§ What is expected:
Tally the lines below containing the word "none" and give that total alone.
═════ Given information ═════
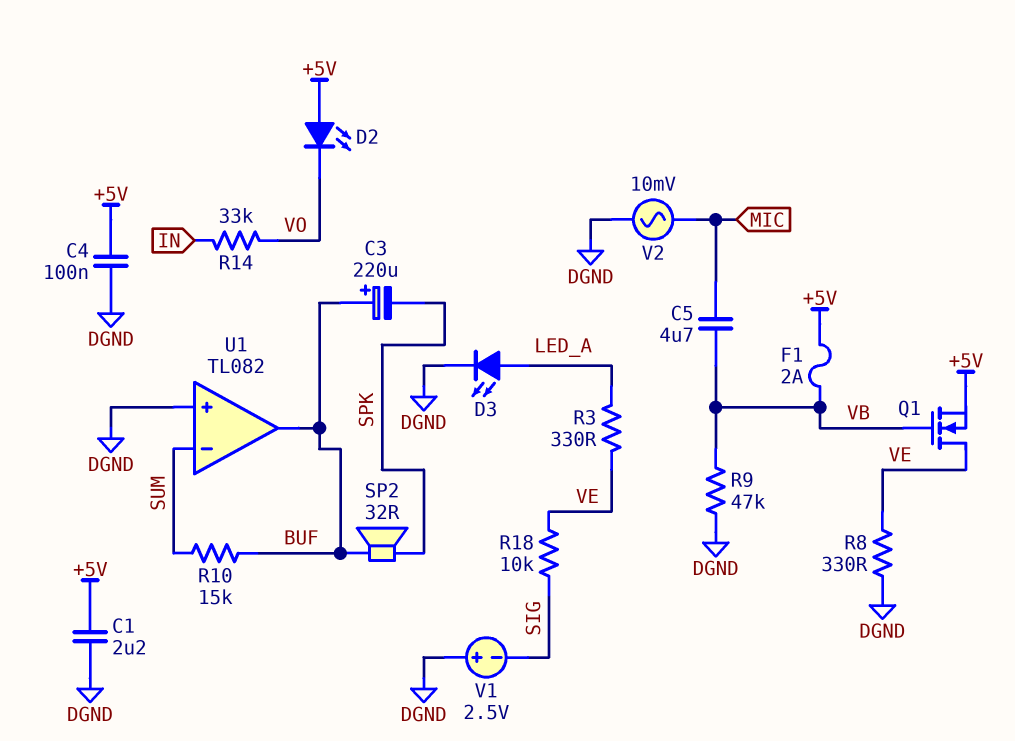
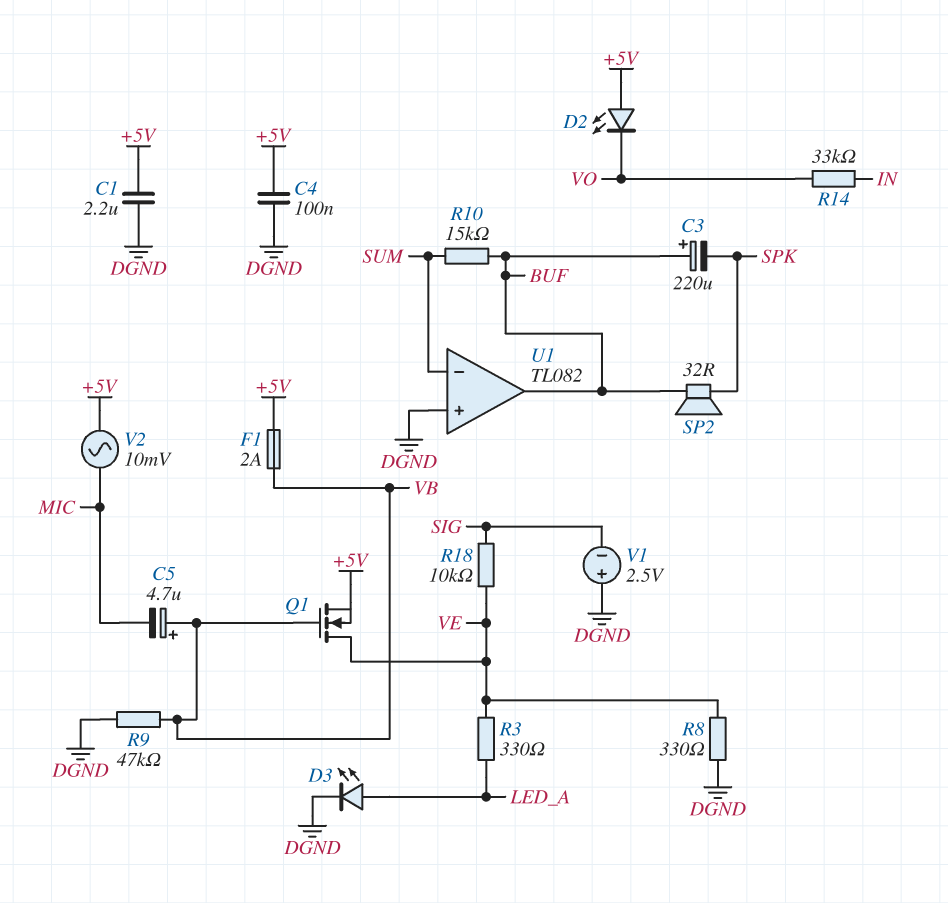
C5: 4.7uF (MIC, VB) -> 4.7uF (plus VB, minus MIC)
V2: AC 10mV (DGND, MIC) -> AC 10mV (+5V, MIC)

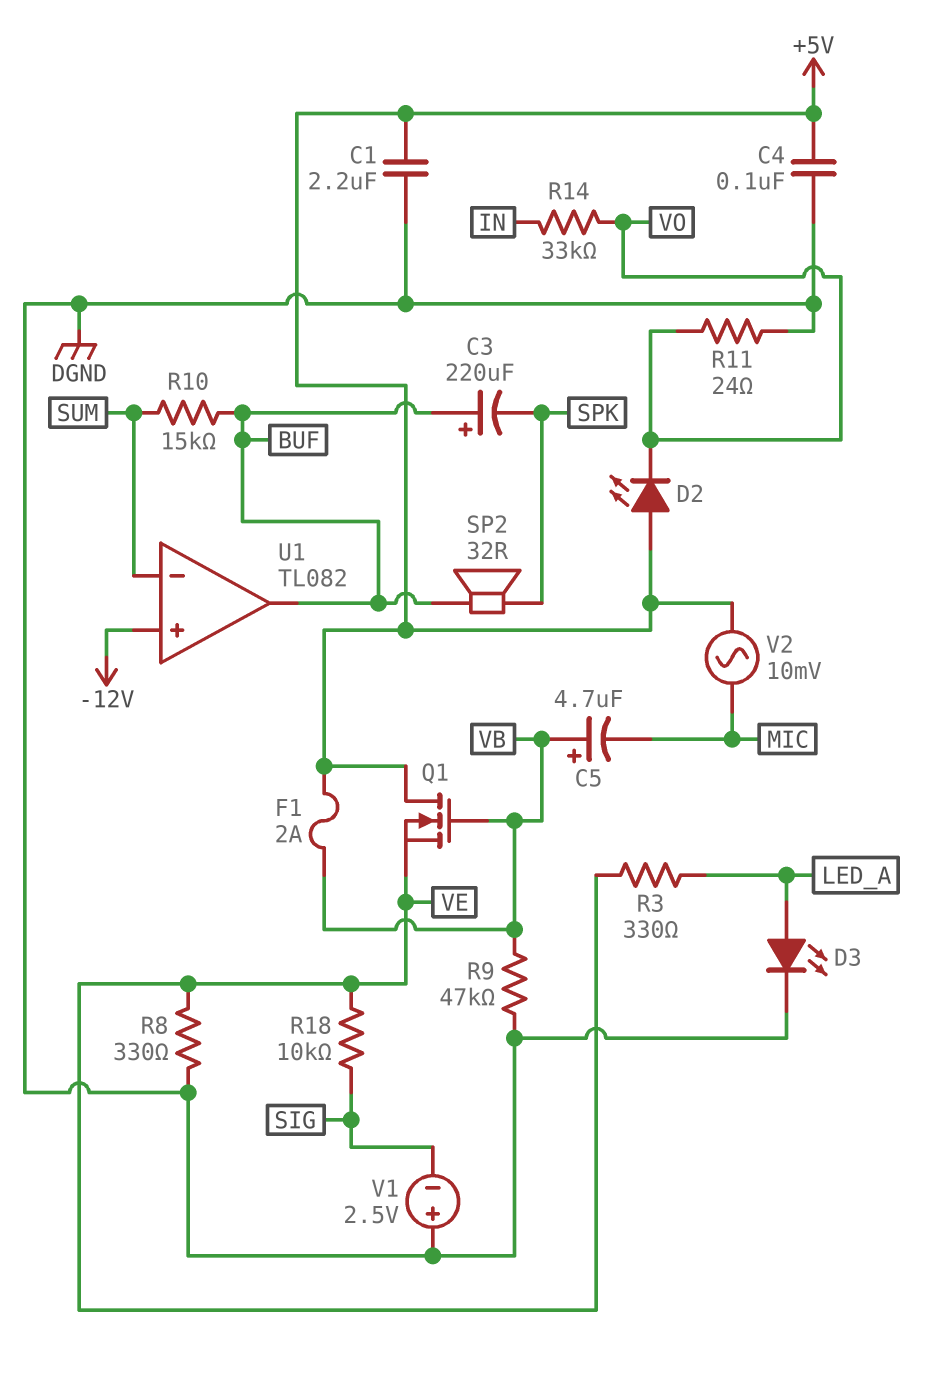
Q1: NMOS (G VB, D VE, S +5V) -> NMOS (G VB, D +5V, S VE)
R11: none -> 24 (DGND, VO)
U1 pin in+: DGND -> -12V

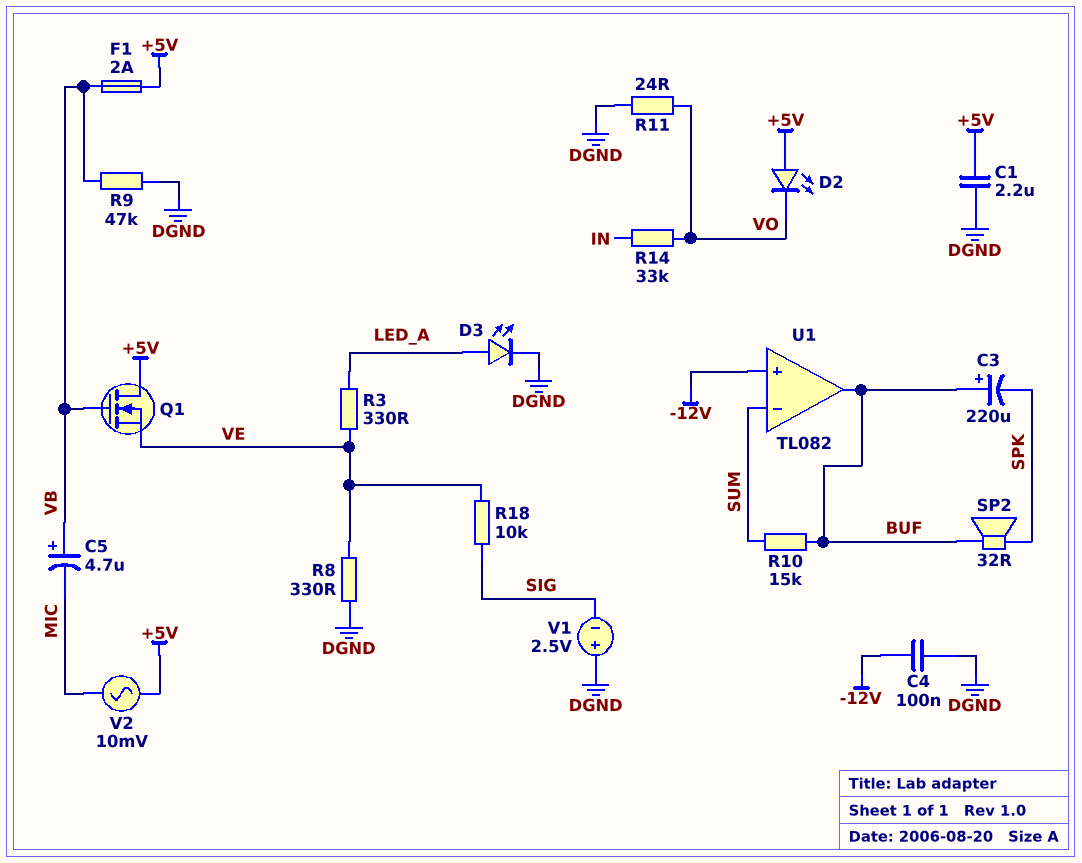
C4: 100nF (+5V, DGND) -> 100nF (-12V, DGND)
═════
═════ Given information ═════
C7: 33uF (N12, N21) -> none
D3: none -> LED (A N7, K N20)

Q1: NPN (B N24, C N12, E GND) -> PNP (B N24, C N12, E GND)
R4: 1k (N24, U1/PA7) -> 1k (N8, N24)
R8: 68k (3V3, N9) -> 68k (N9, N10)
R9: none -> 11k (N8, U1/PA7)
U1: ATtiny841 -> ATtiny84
═════
§ Solution:
4